AIM OF THE TASK => In your copy, leave out the pictures; write out all the data exactly.

EXCERPTED DATA =>
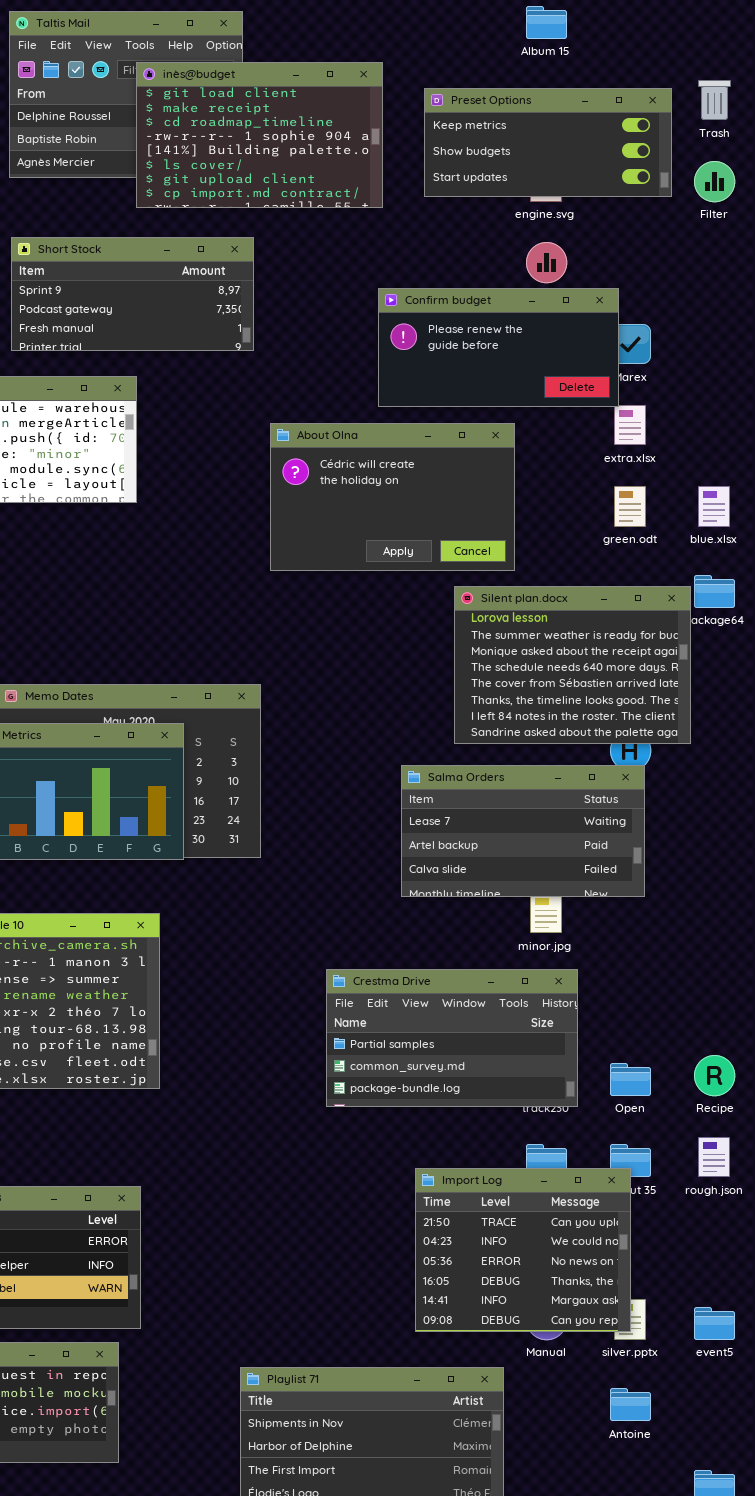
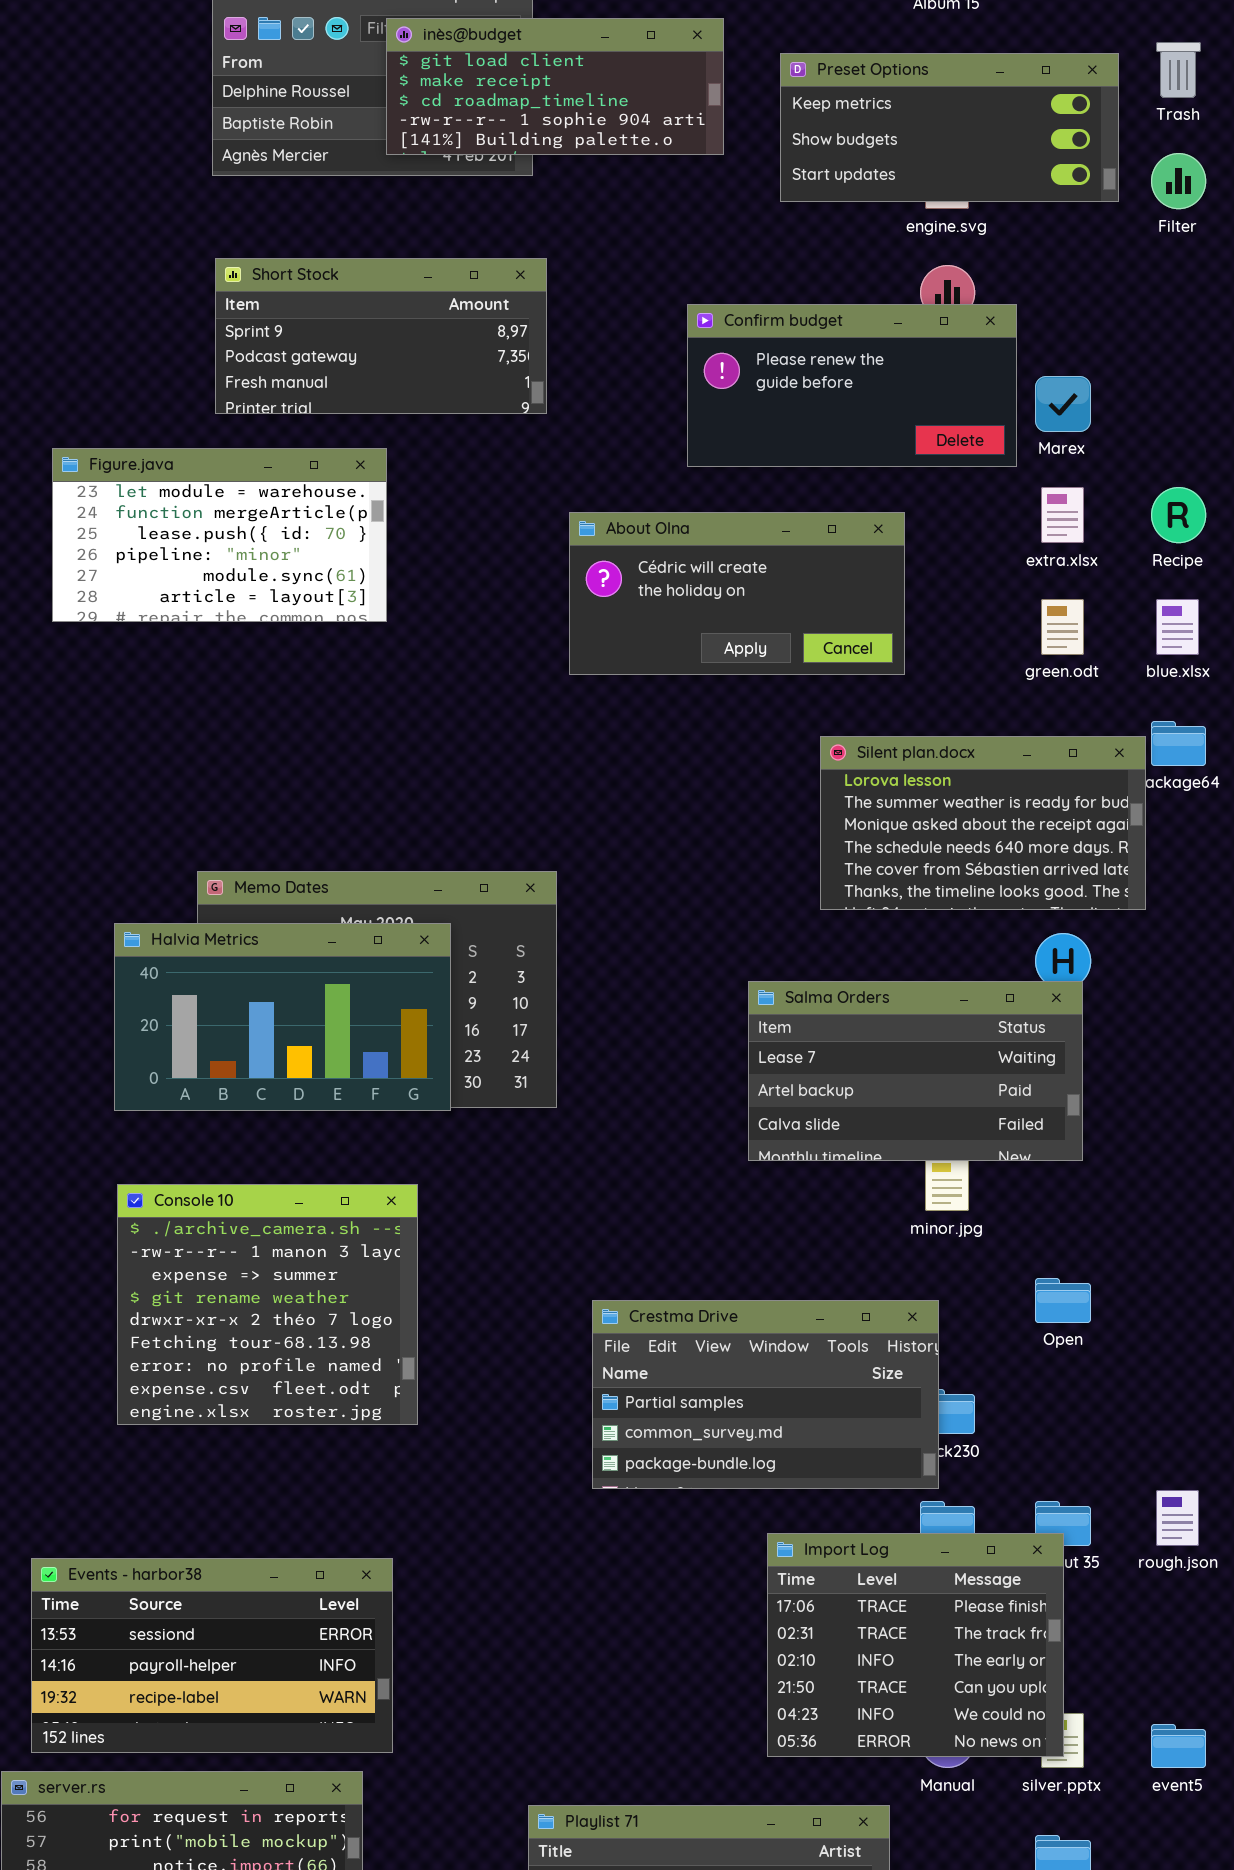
inès@budget: [136,62,383,208] -> [386,18,724,155], resized
Confirm budget: [378,288,619,407] -> [687,304,1017,467], moved
About Olna: [270,423,515,571] -> [569,512,905,675], resized
Silent plan.docx: [454,586,691,744] -> [820,736,1146,910], resized
Crestma Drive: [326,969,578,1107] -> [592,1300,939,1489], moved
Recipe: [694,1055,735,1096] -> [1151,487,1206,543], moved
Open: [610,1063,651,1096] -> [1035,1278,1091,1323], moved
Import Log: [415,1168,631,1332] -> [767,1533,1064,1757], scrolled up 3 rows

EXPECTED ANSWER =>
inès@budget: [136,62,383,208] -> [386,18,724,155], resized
Confirm budget: [378,288,619,407] -> [687,304,1017,467], moved
About Olna: [270,423,515,571] -> [569,512,905,675], resized
Silent plan.docx: [454,586,691,744] -> [820,736,1146,910], resized
Crestma Drive: [326,969,578,1107] -> [592,1300,939,1489], moved
Recipe: [694,1055,735,1096] -> [1151,487,1206,543], moved
Open: [610,1063,651,1096] -> [1035,1278,1091,1323], moved
Import Log: [415,1168,631,1332] -> [767,1533,1064,1757], scrolled up 3 rows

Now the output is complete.